_What you will do:_ Reproduce all the lines below exactly and omit the images.

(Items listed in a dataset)
===============

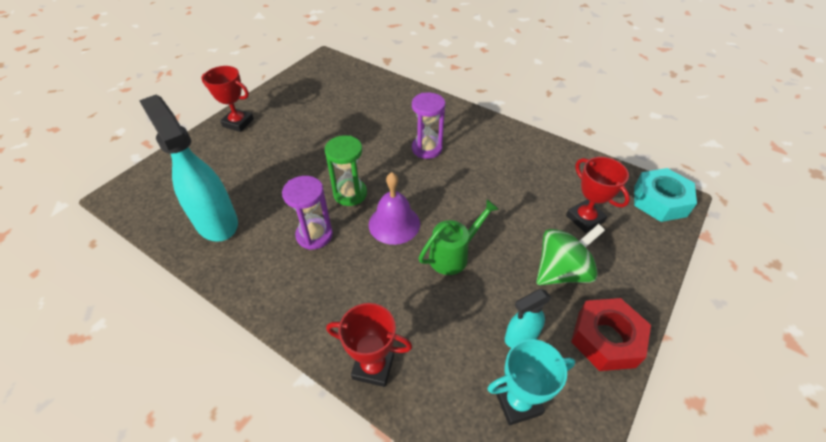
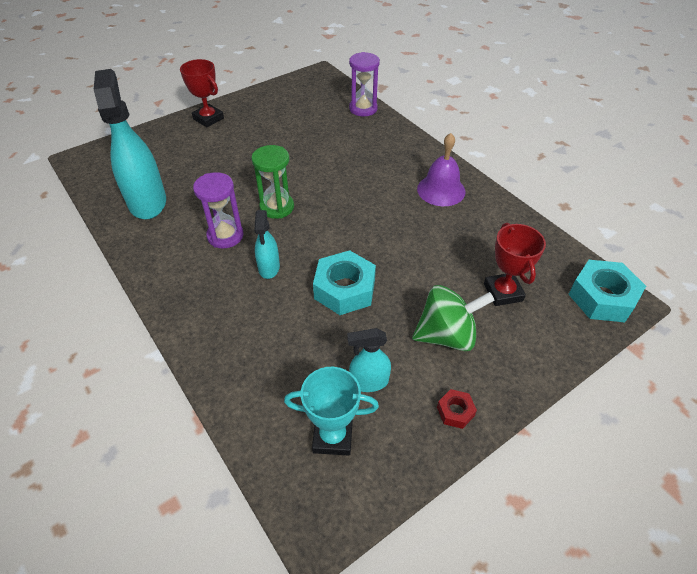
camera: 20 degrees right, 0 degrees up
(373, 255) = (269, 268): none -> turquoise spray bottle
(373, 366) = (218, 363): red trophy -> none
(394, 224) = (303, 245): purple bell -> purple bell (441, 190)
(427, 149) = (374, 183): purple hourglass -> purple hourglass (363, 109)
(453, 255) = (344, 289): green watering can -> turquoise nut
(606, 339) = (455, 411): red nut -> red nut, size x0.48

===============

_Answer to this exercise:_
camera: 20 degrees right, 0 degrees up
(373, 255) = (269, 268): none -> turquoise spray bottle
(373, 366) = (218, 363): red trophy -> none
(394, 224) = (303, 245): purple bell -> purple bell (441, 190)
(427, 149) = (374, 183): purple hourglass -> purple hourglass (363, 109)
(453, 255) = (344, 289): green watering can -> turquoise nut
(606, 339) = (455, 411): red nut -> red nut, size x0.48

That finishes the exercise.